■ **WHAT TO PRODUCE**: Please transcribe the data that follows exactly as given, leaving out every picture.

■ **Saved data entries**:
▬▬▬

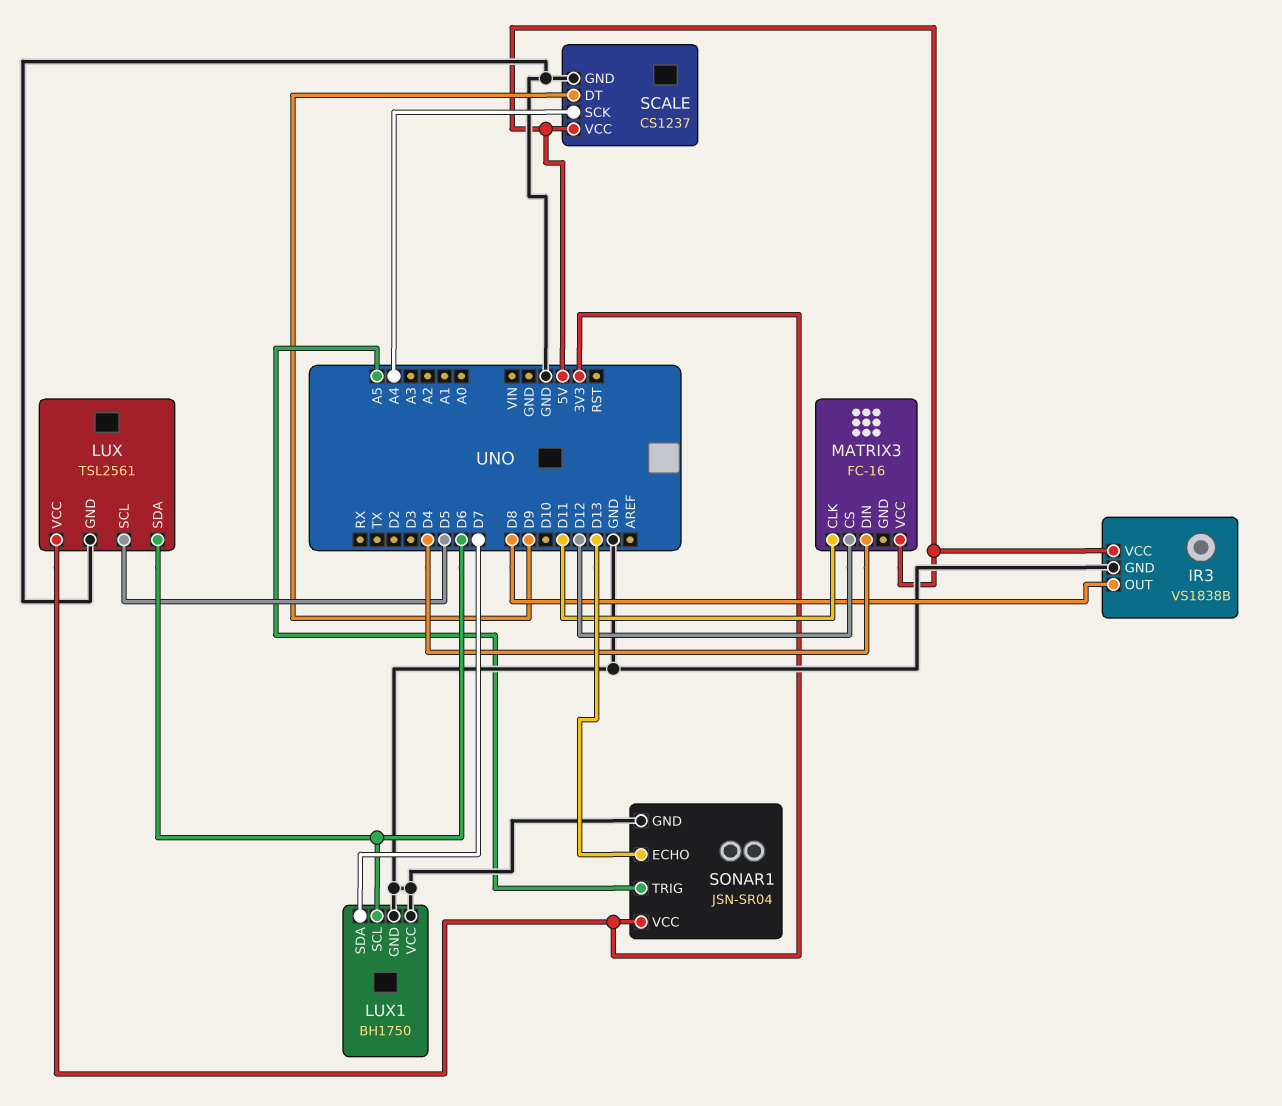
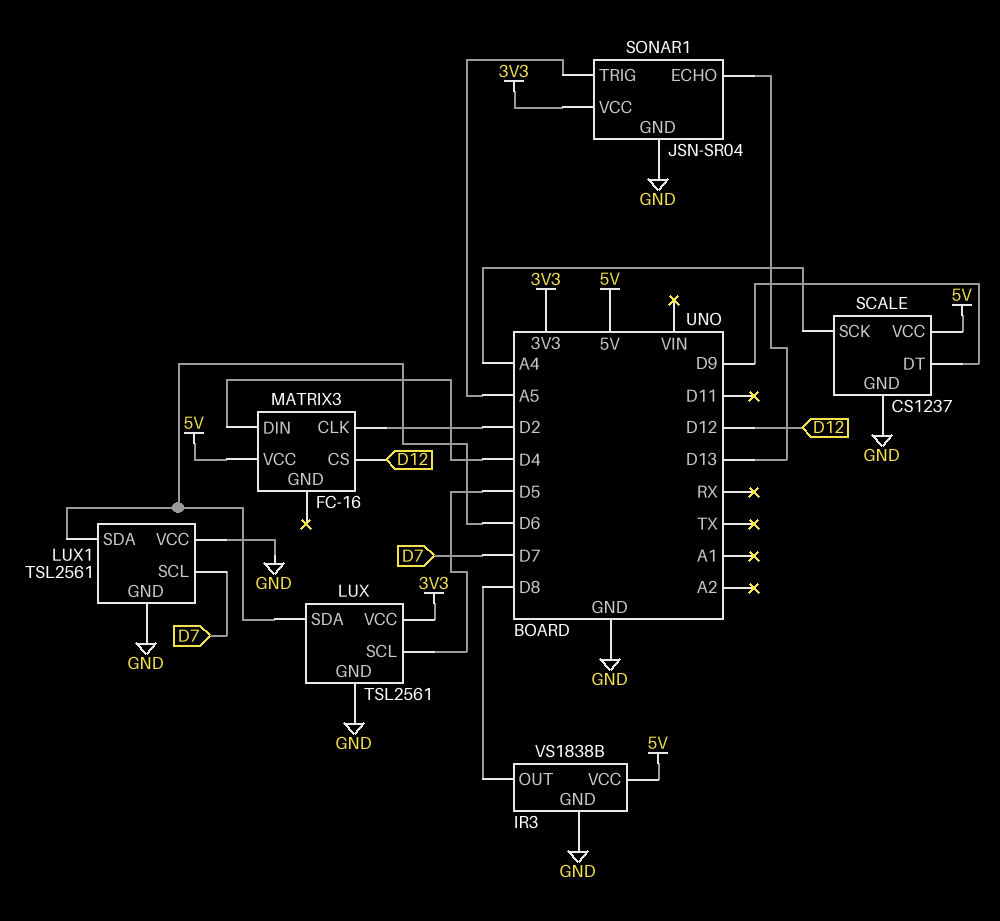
LUX1: BH1750 -> TSL2561
LUX1 pin SCL: D6 -> D7
LUX1 pin SDA: D7 -> D6
MATRIX3 pin CLK: D11 -> D2

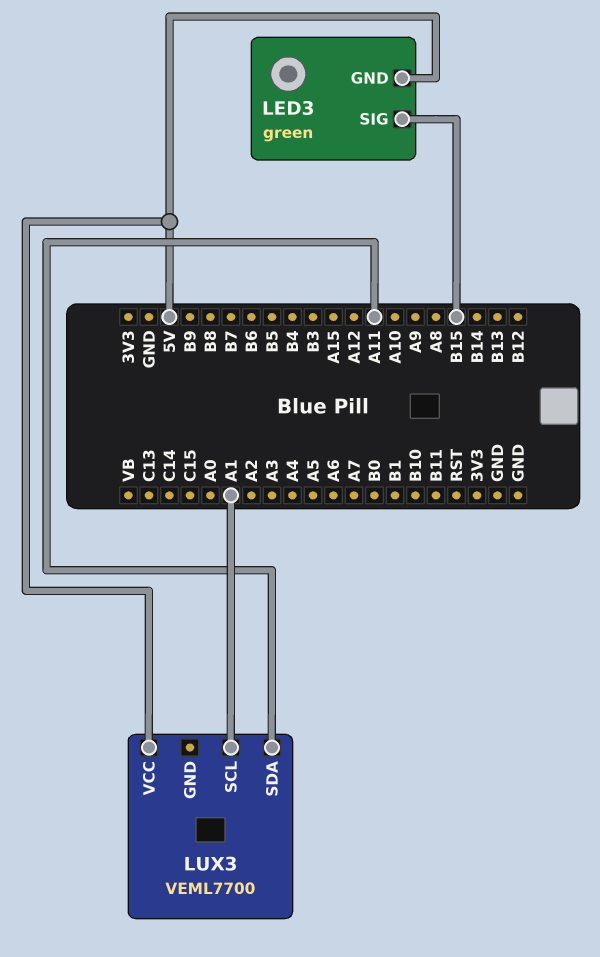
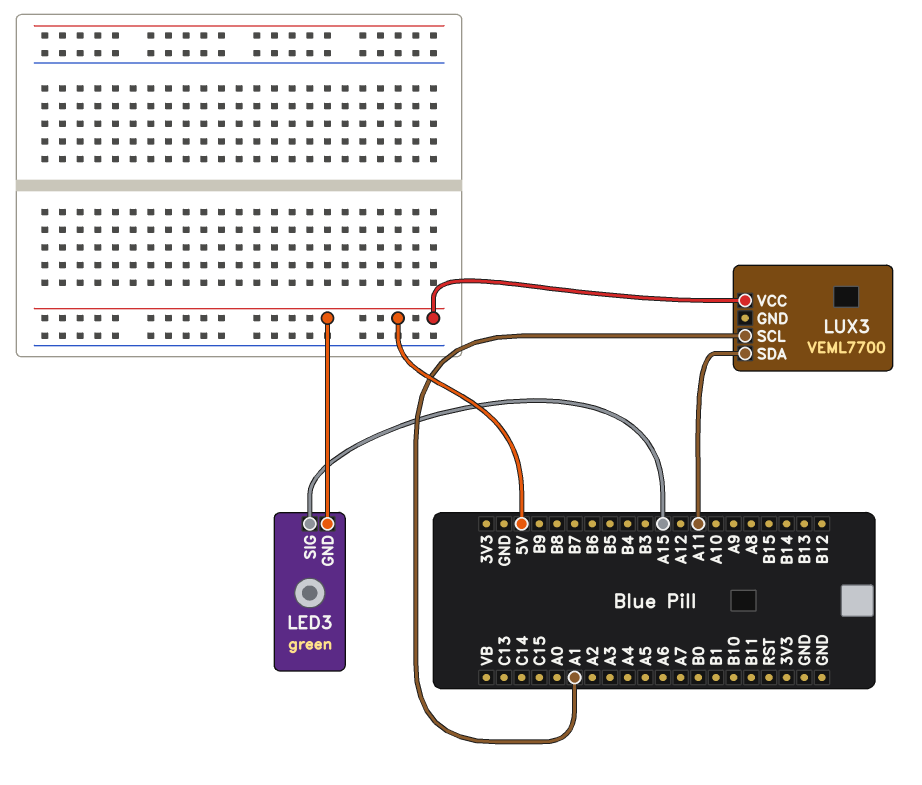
LED3 pin SIG: B15 -> A15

▬▬▬

■ **REPLY TO THE EXERCISE**:
LUX1: BH1750 -> TSL2561
LUX1 pin SCL: D6 -> D7
LUX1 pin SDA: D7 -> D6
MATRIX3 pin CLK: D11 -> D2

LED3 pin SIG: B15 -> A15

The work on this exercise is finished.